(Data excerpts Opens)

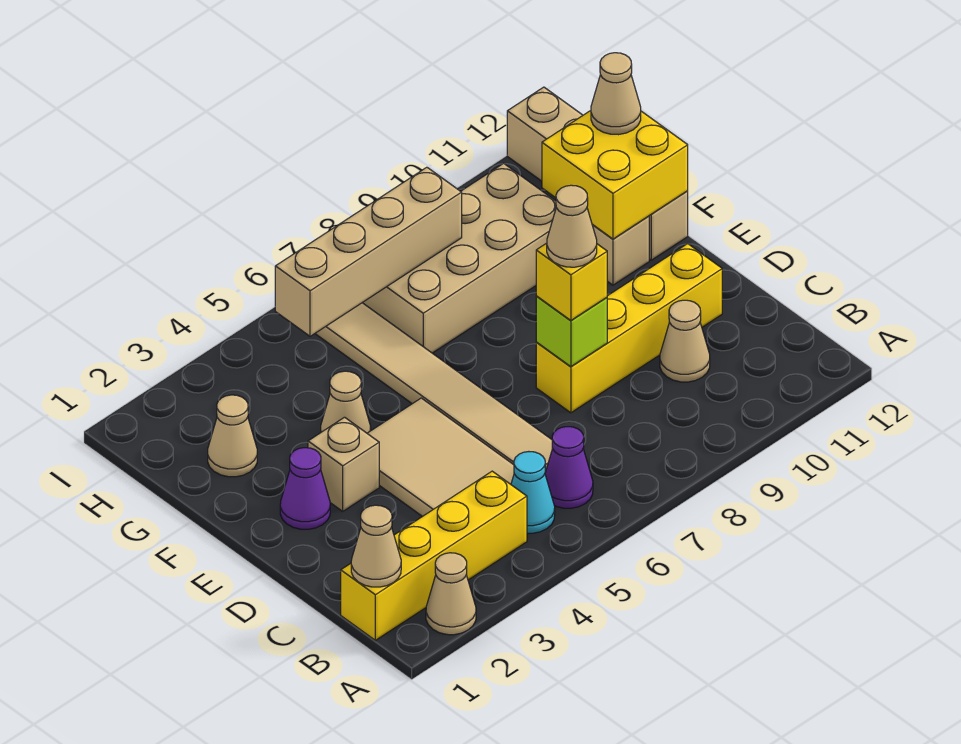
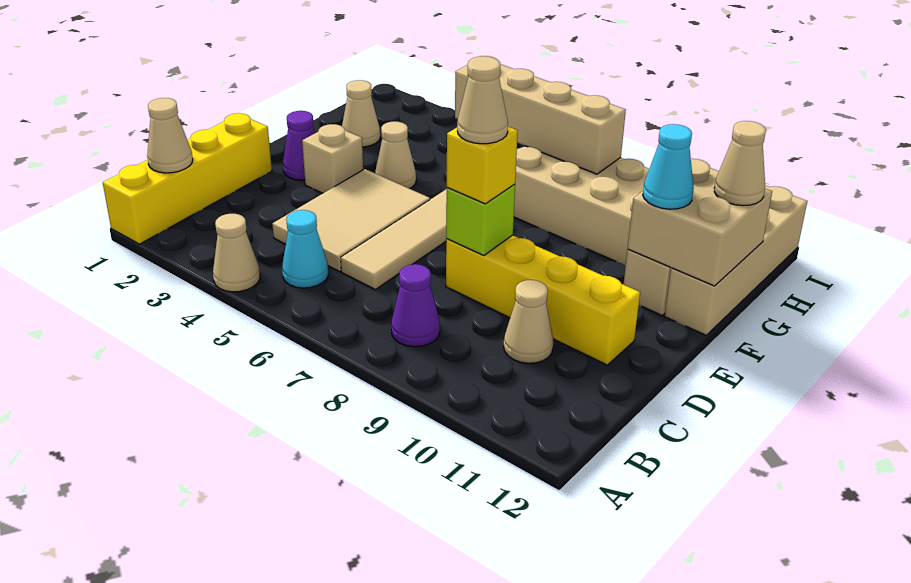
tan cone A2 level 1 -> tan cone A4 level 1
yellow brick B1:B4 level 1 -> yellow brick A1:D1 level 1
purple cone B6 level 1 -> purple cone B8 level 1
yellow brick F11:G12 level 2 -> tan brick F11:G12 level 2
none -> cyan cone F11 level 3

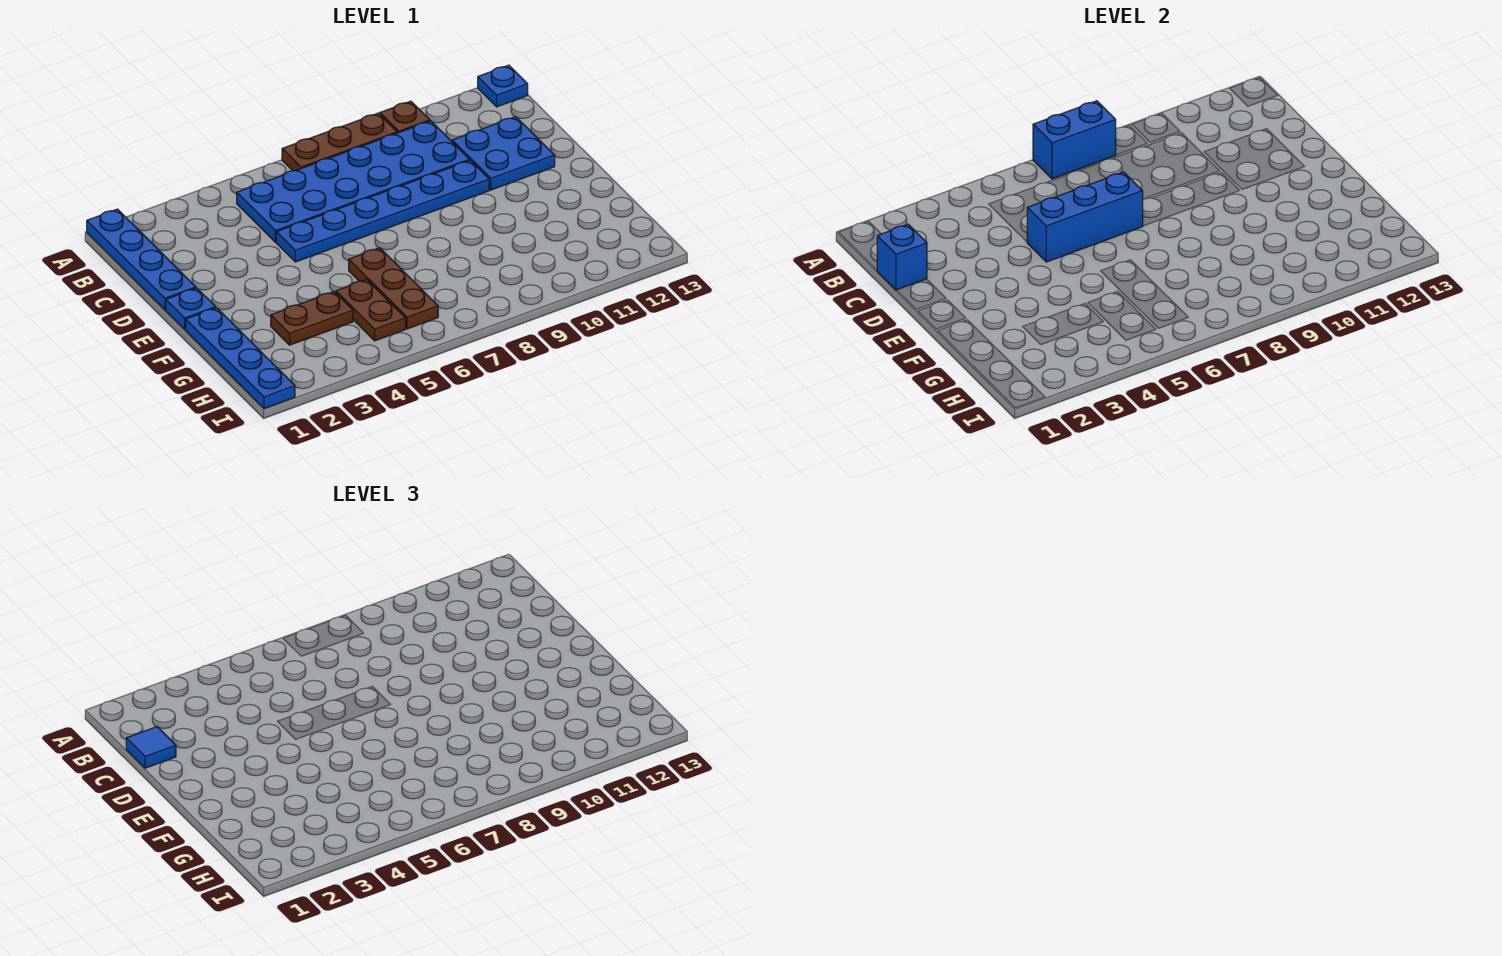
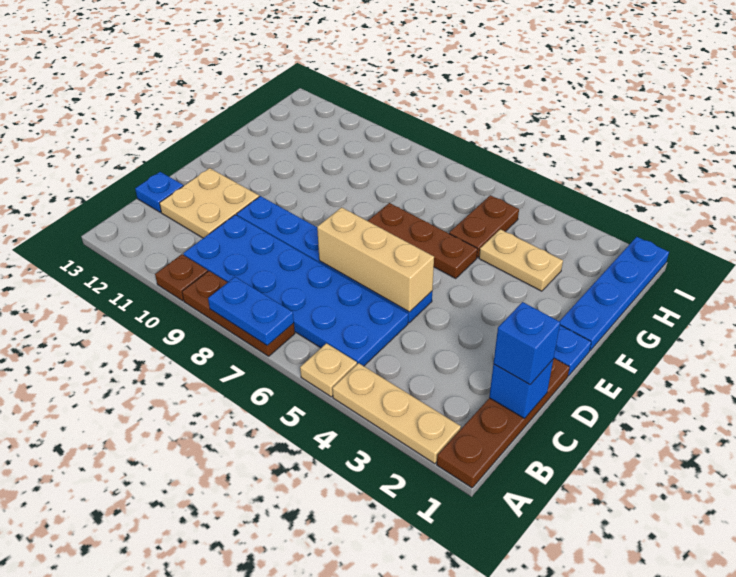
blue plate A1:D1 level 1 -> brown plate A1:D1 level 1
none -> tan plate A2:A4 level 1
none -> tan plate A5 level 1
blue brick A7:A8 level 2 -> blue plate A7:A8 level 2
blue plate A13 level 1 -> blue plate C13 level 1
blue tile C1 level 3 -> blue brick C1 level 3
blue plate C11:D12 level 1 -> tan plate C11:D12 level 1
blue brick D5:D7 level 2 -> tan brick D5:D7 level 2
brown plate F6:H6 level 1 -> brown plate F5:F7 level 1
brown plate G3:G4 level 1 -> tan plate G3:G4 level 1

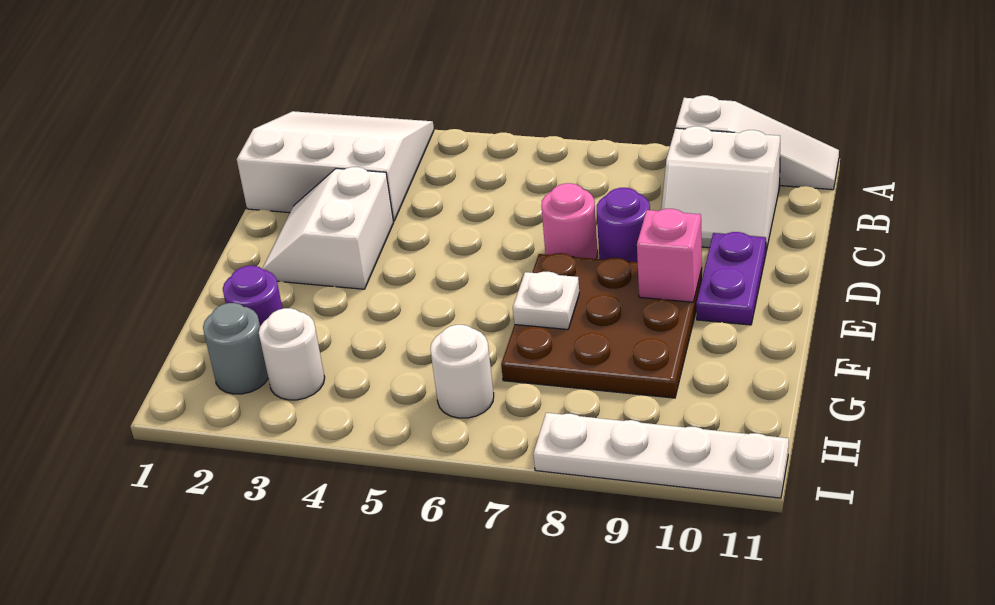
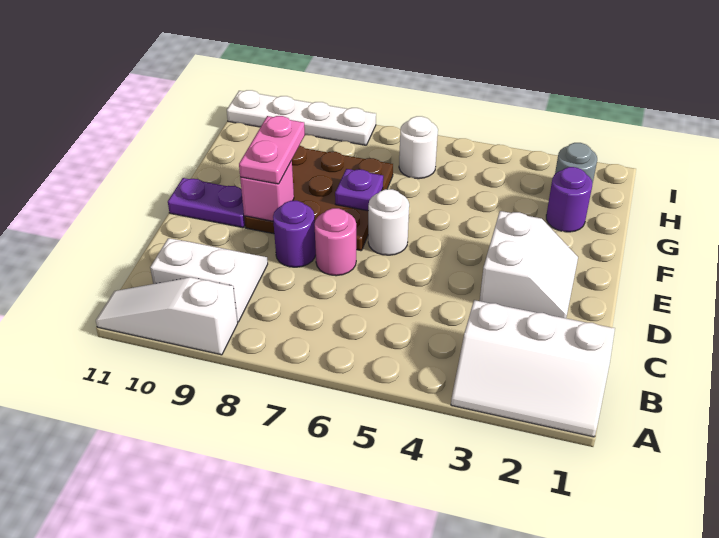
white slope A1:C3 level 1 top C -> white slope A1:B3 level 1 top B
purple plate D10:E10 level 1 -> purple plate E10:E11 level 1
none -> pink plate E9:F9 level 3
white plate F7 level 2 -> purple plate F7 level 2
white round brick H3 level 1 -> white round brick E6 level 1

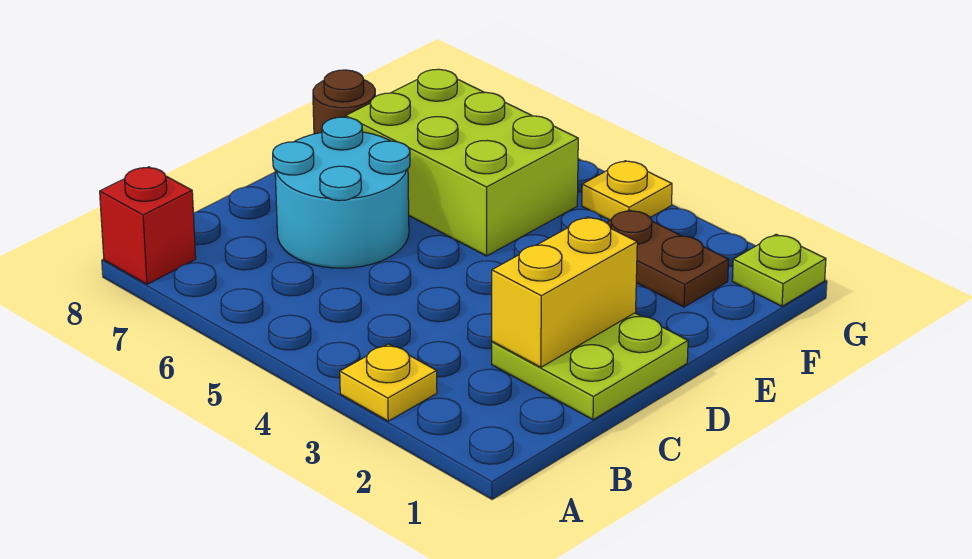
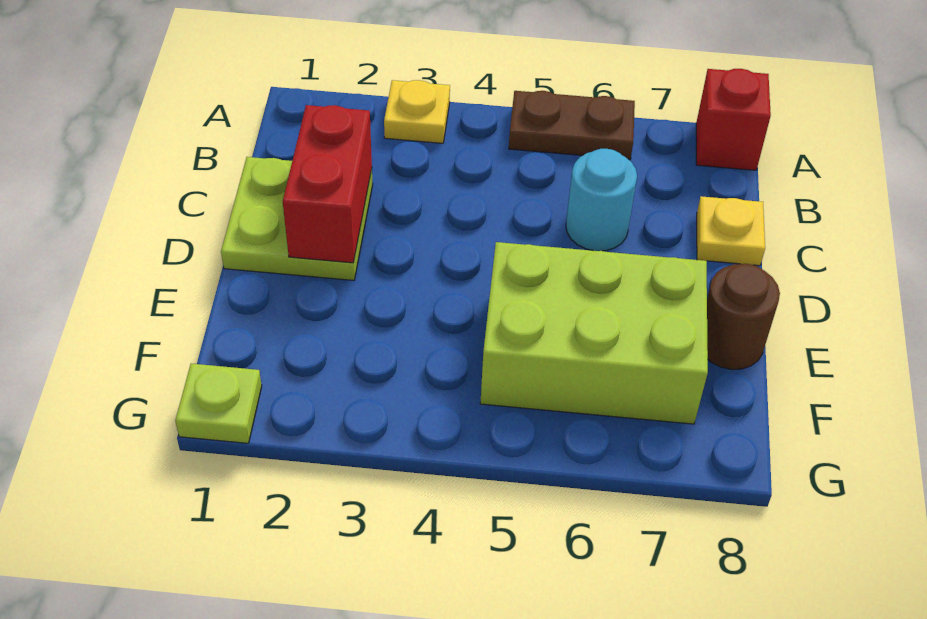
yellow brick C2:D2 level 2 -> red brick C2:D2 level 2
cyan round brick C6:D7 level 1 -> cyan round brick C6 level 1
brown plate F2:F3 level 1 -> brown plate A5:A6 level 1
yellow plate G4 level 1 -> yellow plate C8 level 1

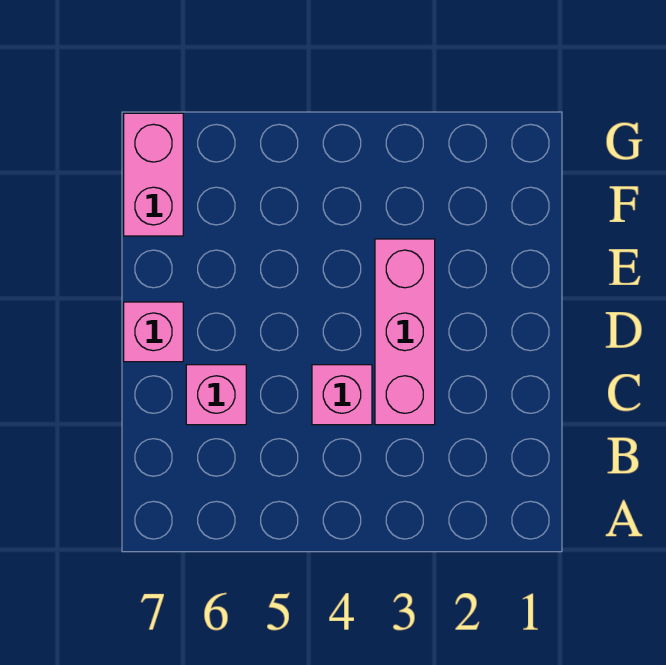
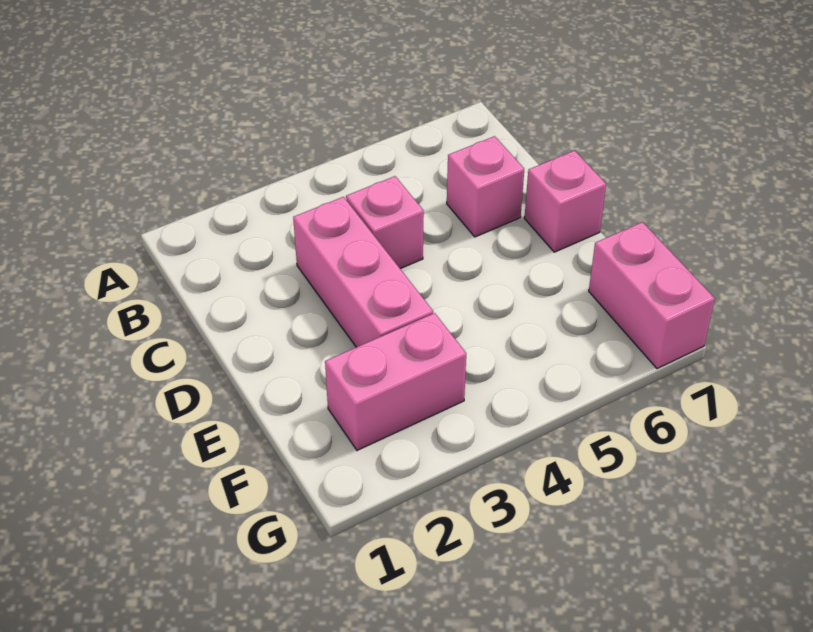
none -> pink brick F2:F3 level 1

(Data excerpts Closes)

▶ **What you should do**: Write every line above again exactly, but leave the pictures out.

▶ **Result for this task**:
tan cone A2 level 1 -> tan cone A4 level 1
yellow brick B1:B4 level 1 -> yellow brick A1:D1 level 1
purple cone B6 level 1 -> purple cone B8 level 1
yellow brick F11:G12 level 2 -> tan brick F11:G12 level 2
none -> cyan cone F11 level 3

blue plate A1:D1 level 1 -> brown plate A1:D1 level 1
none -> tan plate A2:A4 level 1
none -> tan plate A5 level 1
blue brick A7:A8 level 2 -> blue plate A7:A8 level 2
blue plate A13 level 1 -> blue plate C13 level 1
blue tile C1 level 3 -> blue brick C1 level 3
blue plate C11:D12 level 1 -> tan plate C11:D12 level 1
blue brick D5:D7 level 2 -> tan brick D5:D7 level 2
brown plate F6:H6 level 1 -> brown plate F5:F7 level 1
brown plate G3:G4 level 1 -> tan plate G3:G4 level 1

white slope A1:C3 level 1 top C -> white slope A1:B3 level 1 top B
purple plate D10:E10 level 1 -> purple plate E10:E11 level 1
none -> pink plate E9:F9 level 3
white plate F7 level 2 -> purple plate F7 level 2
white round brick H3 level 1 -> white round brick E6 level 1

yellow brick C2:D2 level 2 -> red brick C2:D2 level 2
cyan round brick C6:D7 level 1 -> cyan round brick C6 level 1
brown plate F2:F3 level 1 -> brown plate A5:A6 level 1
yellow plate G4 level 1 -> yellow plate C8 level 1

none -> pink brick F2:F3 level 1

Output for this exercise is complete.